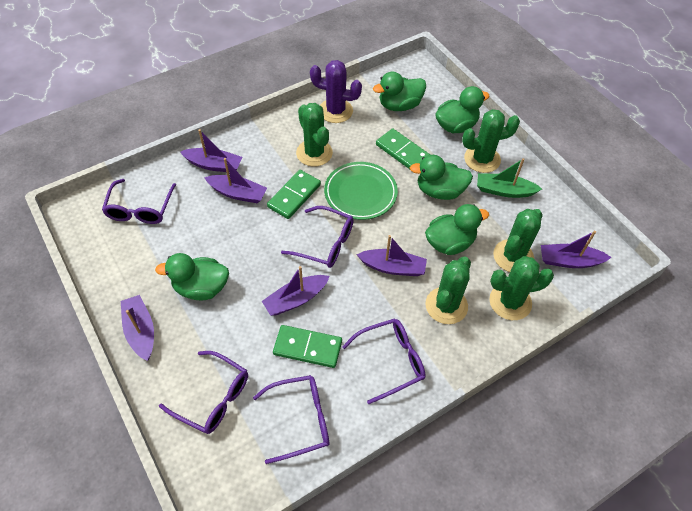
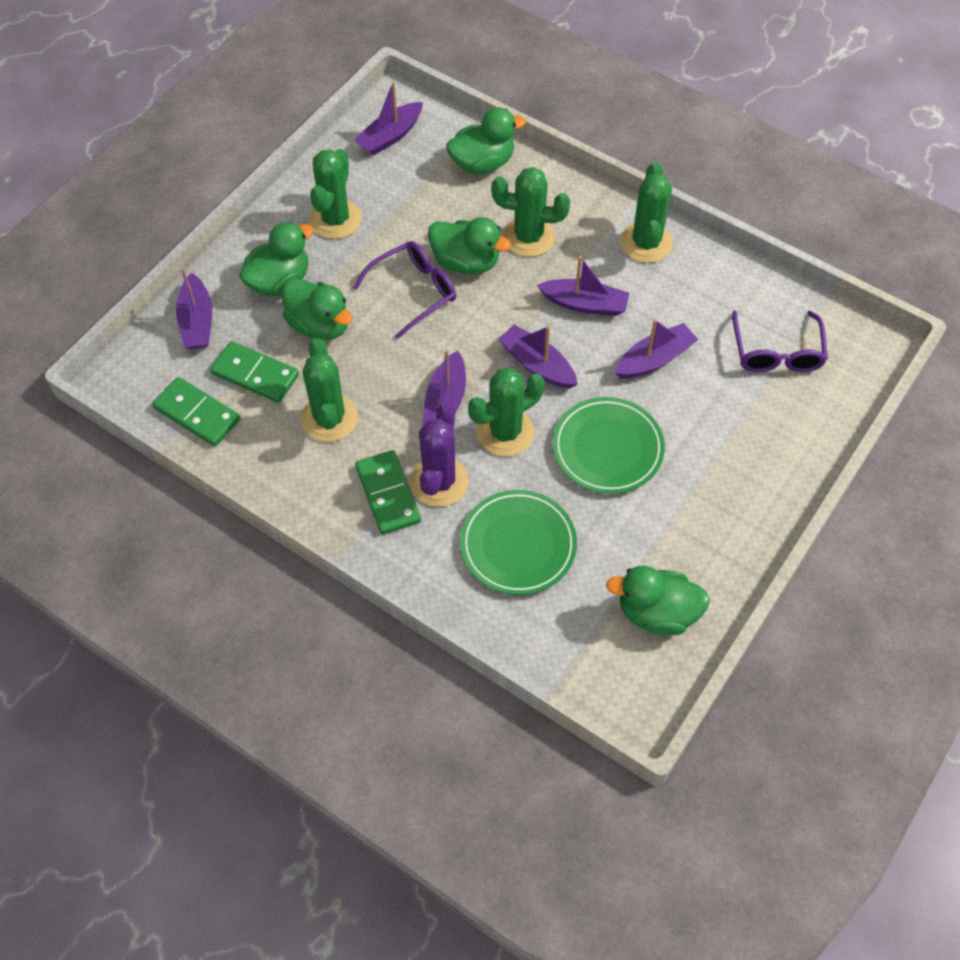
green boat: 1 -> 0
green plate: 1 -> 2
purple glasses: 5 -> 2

--------------------

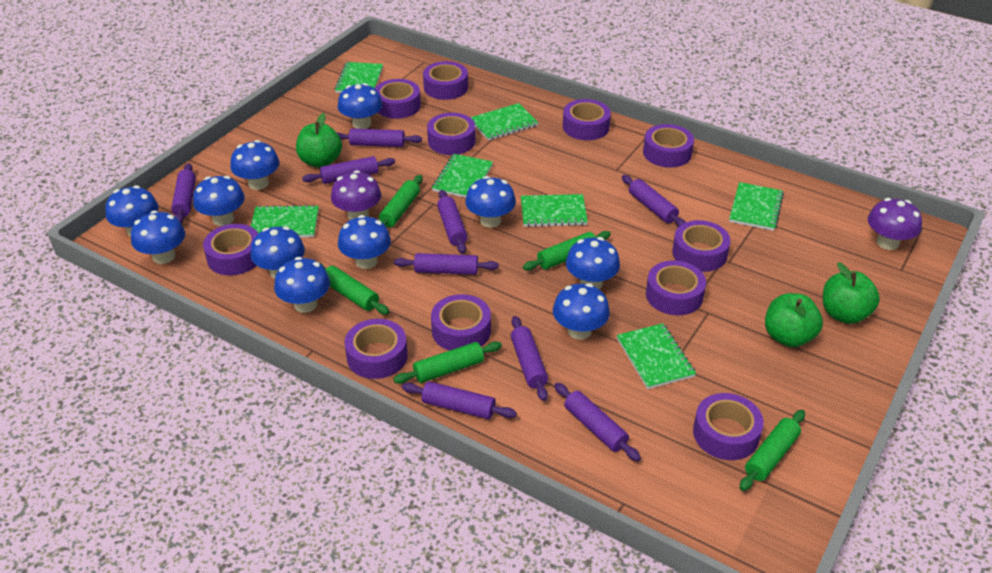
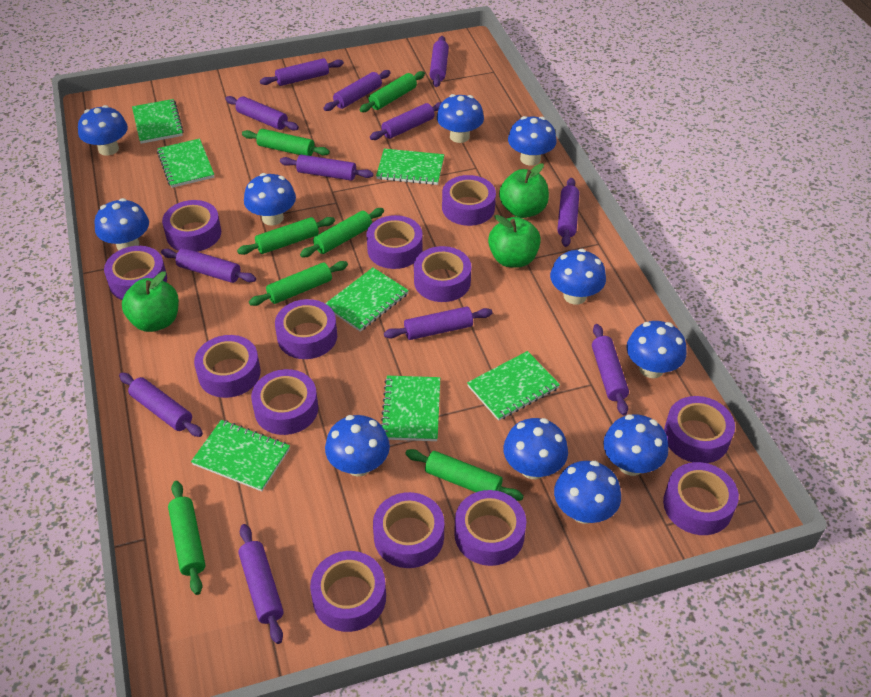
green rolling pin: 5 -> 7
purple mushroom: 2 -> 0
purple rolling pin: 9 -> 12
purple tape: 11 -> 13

--------------------

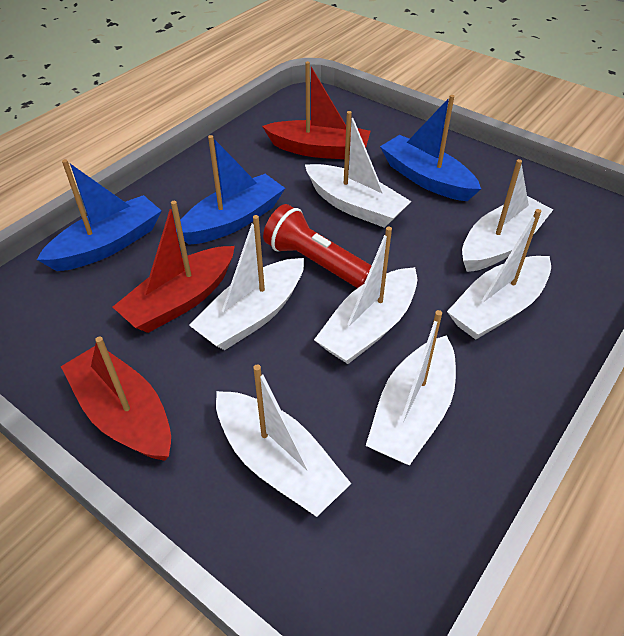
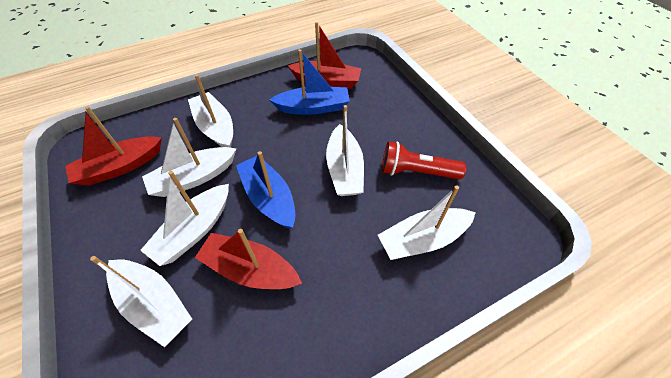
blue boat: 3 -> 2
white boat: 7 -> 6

--------------------

— Problem —
Above are records; say how many of their lines contain the word "purple", giving only the number.

— Answer for the task —
4